++++ Records
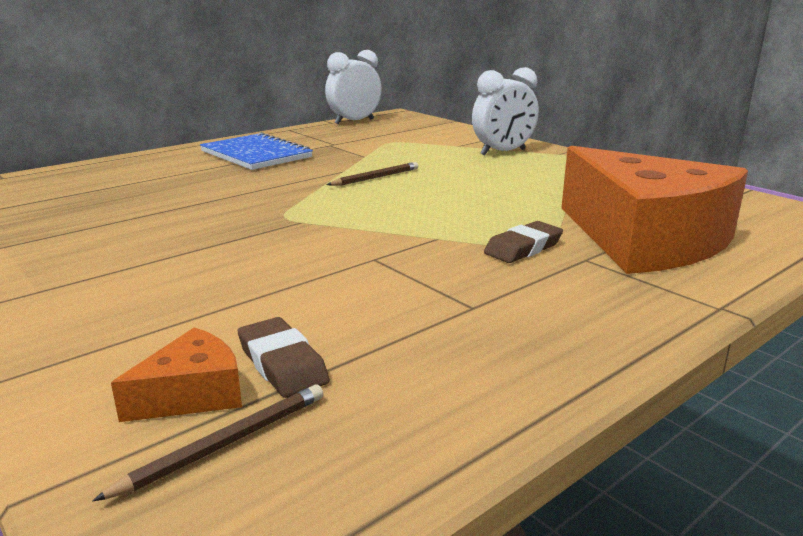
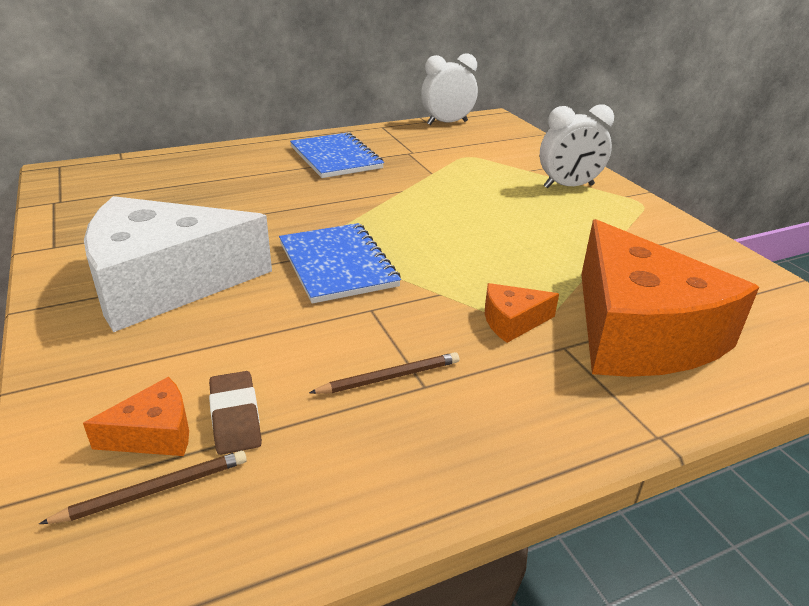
camera: 15 degrees right, 10 degrees up
(122, 268) = (164, 283): none -> white cheese
(314, 230) = (337, 264): none -> blue notebook
(375, 177) = (426, 204): brown pencil -> brown pencil (389, 377)
(523, 248) = (512, 321): brown eraser -> orange cheese

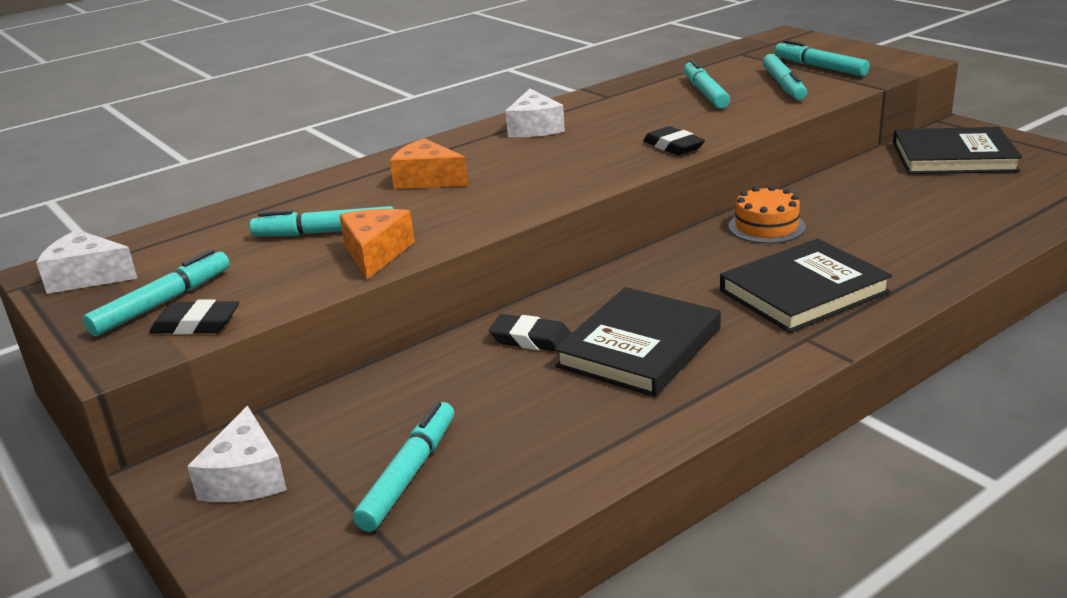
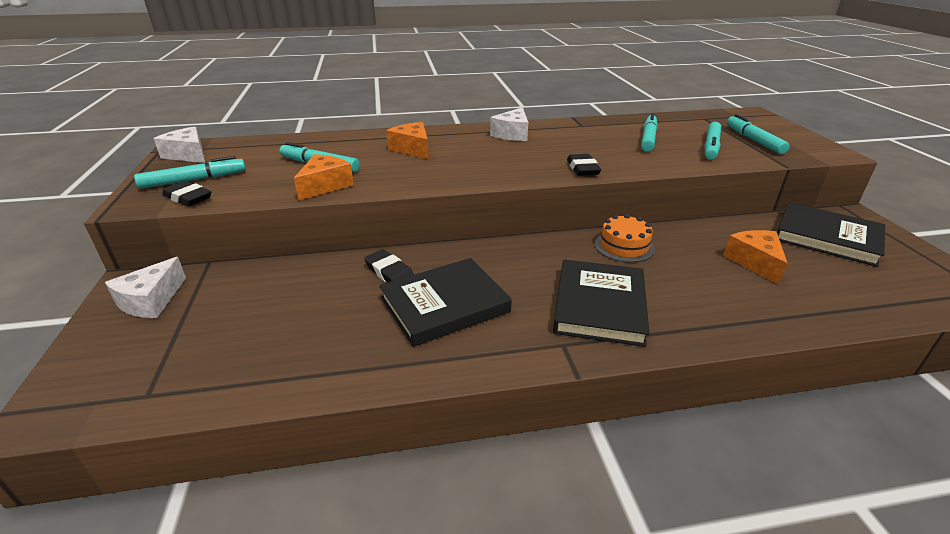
camera: 25 degrees right, 5 degrees up
(409, 474) = (221, 337): turquoise marker -> none
(803, 291) = (599, 305): black book -> black book turned 75 degrees counterclockwise
(909, 201) = (755, 262): none -> orange cheese

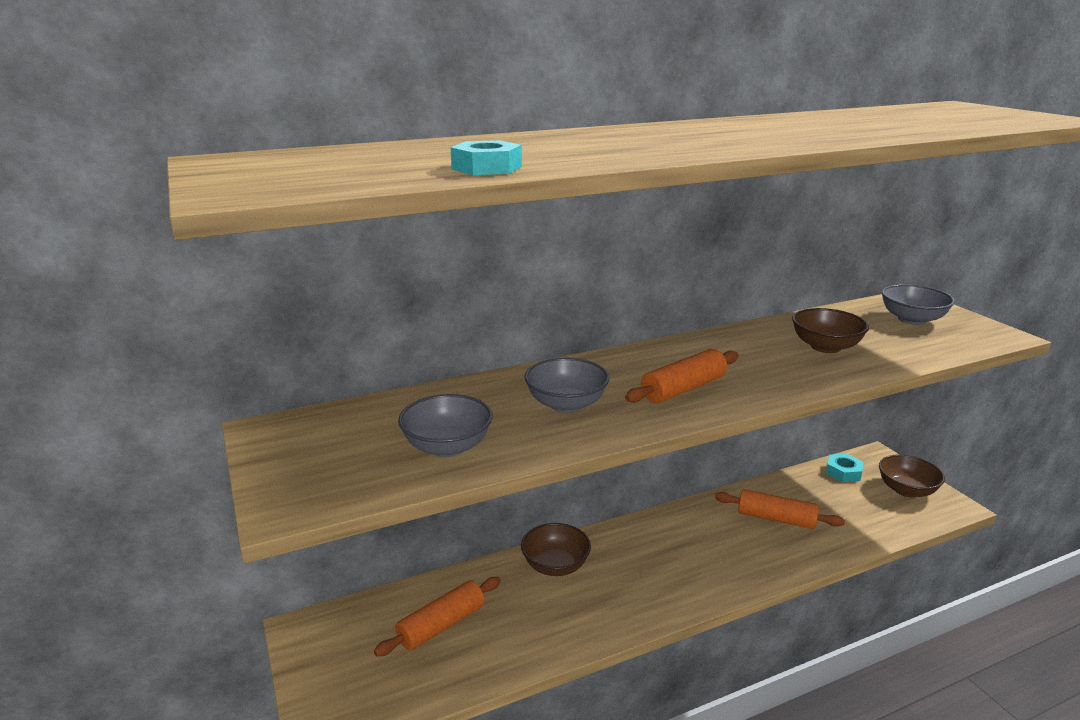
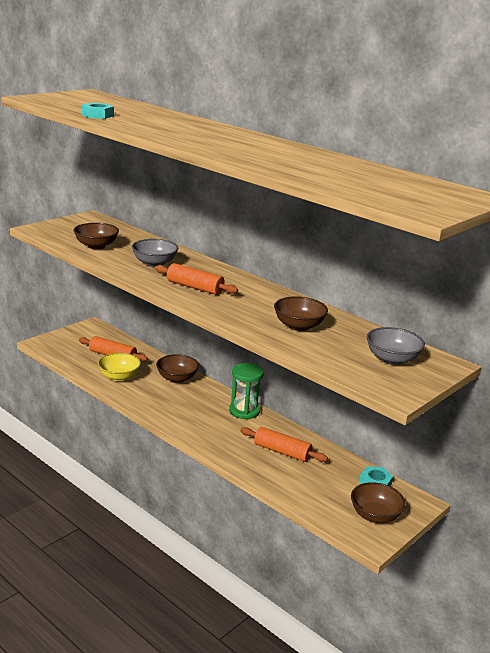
camera: 65 degrees right, 0 degrees up
(447, 447) = (96, 246): grey bowl -> brown bowl
(522, 632) = (119, 377): none -> yellow bowl
(670, 523) = (244, 411): none -> green hourglass
(776, 519) = (282, 452): orange rolling pin -> orange rolling pin turned 60 degrees counterclockwise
++++++++
(Exercise objective)
Return every entry above word for word, and include no images.

(Problem solution)
camera: 15 degrees right, 10 degrees up
(122, 268) = (164, 283): none -> white cheese
(314, 230) = (337, 264): none -> blue notebook
(375, 177) = (426, 204): brown pencil -> brown pencil (389, 377)
(523, 248) = (512, 321): brown eraser -> orange cheese

camera: 25 degrees right, 5 degrees up
(409, 474) = (221, 337): turquoise marker -> none
(803, 291) = (599, 305): black book -> black book turned 75 degrees counterclockwise
(909, 201) = (755, 262): none -> orange cheese

camera: 65 degrees right, 0 degrees up
(447, 447) = (96, 246): grey bowl -> brown bowl
(522, 632) = (119, 377): none -> yellow bowl
(670, 523) = (244, 411): none -> green hourglass
(776, 519) = (282, 452): orange rolling pin -> orange rolling pin turned 60 degrees counterclockwise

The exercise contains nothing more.